Object state comparisons:

※

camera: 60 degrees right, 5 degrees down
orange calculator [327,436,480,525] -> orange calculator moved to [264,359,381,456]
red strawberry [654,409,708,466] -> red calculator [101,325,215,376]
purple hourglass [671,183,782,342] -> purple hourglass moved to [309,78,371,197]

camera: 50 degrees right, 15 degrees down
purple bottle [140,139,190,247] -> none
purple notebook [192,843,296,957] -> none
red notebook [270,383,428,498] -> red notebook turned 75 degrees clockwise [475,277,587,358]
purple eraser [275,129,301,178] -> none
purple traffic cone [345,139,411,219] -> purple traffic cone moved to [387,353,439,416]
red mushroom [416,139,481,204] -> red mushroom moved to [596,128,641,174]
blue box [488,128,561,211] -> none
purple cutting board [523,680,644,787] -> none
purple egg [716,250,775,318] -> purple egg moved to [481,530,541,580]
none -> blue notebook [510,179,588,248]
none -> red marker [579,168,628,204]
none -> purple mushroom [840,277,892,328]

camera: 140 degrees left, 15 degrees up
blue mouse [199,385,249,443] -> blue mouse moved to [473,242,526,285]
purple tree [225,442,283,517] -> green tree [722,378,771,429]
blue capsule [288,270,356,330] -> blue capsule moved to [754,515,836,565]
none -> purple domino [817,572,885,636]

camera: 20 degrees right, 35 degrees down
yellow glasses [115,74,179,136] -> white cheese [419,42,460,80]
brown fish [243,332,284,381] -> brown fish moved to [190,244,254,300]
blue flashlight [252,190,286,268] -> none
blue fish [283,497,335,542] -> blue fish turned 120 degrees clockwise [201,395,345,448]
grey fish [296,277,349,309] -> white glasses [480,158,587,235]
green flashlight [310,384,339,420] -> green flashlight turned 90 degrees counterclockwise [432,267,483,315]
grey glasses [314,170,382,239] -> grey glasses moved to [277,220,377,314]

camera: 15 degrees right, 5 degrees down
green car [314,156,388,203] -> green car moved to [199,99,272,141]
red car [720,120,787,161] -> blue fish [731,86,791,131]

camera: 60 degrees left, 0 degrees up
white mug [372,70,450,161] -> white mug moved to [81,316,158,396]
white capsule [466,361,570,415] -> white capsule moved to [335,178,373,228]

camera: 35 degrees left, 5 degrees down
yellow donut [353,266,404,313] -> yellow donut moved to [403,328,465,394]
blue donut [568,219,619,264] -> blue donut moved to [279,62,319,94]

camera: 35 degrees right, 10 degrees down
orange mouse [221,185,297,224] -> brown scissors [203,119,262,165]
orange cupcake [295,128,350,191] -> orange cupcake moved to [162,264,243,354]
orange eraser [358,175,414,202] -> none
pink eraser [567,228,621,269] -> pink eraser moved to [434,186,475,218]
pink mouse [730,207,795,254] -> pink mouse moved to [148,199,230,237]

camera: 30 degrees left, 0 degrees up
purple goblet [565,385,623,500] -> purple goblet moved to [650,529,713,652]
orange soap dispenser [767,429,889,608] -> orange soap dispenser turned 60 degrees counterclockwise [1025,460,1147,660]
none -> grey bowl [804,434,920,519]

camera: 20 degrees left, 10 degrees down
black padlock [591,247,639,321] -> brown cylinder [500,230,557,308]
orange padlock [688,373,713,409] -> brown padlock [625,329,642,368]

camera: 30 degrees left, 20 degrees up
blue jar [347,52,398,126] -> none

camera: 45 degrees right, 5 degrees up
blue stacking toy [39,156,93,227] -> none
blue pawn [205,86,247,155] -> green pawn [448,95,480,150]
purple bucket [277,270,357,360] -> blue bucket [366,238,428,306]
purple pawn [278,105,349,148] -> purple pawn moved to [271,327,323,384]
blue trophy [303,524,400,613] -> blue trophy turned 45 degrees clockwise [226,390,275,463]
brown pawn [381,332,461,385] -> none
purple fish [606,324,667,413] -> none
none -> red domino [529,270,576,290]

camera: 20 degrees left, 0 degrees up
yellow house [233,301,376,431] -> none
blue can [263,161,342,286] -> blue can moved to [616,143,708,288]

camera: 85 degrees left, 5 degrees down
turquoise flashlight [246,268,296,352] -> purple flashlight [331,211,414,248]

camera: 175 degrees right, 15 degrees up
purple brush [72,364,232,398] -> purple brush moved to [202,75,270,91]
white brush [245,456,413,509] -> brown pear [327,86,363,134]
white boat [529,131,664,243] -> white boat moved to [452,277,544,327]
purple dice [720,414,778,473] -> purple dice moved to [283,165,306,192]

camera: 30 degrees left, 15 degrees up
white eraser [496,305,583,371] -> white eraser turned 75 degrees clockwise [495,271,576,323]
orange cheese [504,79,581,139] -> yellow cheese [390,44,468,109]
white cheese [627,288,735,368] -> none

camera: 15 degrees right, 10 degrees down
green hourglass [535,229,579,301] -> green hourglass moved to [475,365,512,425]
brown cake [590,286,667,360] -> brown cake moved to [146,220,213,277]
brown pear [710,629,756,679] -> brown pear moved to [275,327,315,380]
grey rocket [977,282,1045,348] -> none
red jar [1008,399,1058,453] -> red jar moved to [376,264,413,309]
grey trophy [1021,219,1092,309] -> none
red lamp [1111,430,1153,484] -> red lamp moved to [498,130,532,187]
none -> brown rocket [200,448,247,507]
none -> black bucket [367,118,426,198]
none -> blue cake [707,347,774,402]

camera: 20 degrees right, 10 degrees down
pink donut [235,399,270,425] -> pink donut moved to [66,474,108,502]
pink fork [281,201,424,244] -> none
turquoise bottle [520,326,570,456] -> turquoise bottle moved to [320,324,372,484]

※

About this exercise -
Using only the entries above, output the line with "purple goblet [565,385,623,500]", the line with "camera: 20 degrees left, 10 degrees down", and all lines between them, exactly as they stand.

Worked solution -
purple goblet [565,385,623,500] -> purple goblet moved to [650,529,713,652]
orange soap dispenser [767,429,889,608] -> orange soap dispenser turned 60 degrees counterclockwise [1025,460,1147,660]
none -> grey bowl [804,434,920,519]

camera: 20 degrees left, 10 degrees down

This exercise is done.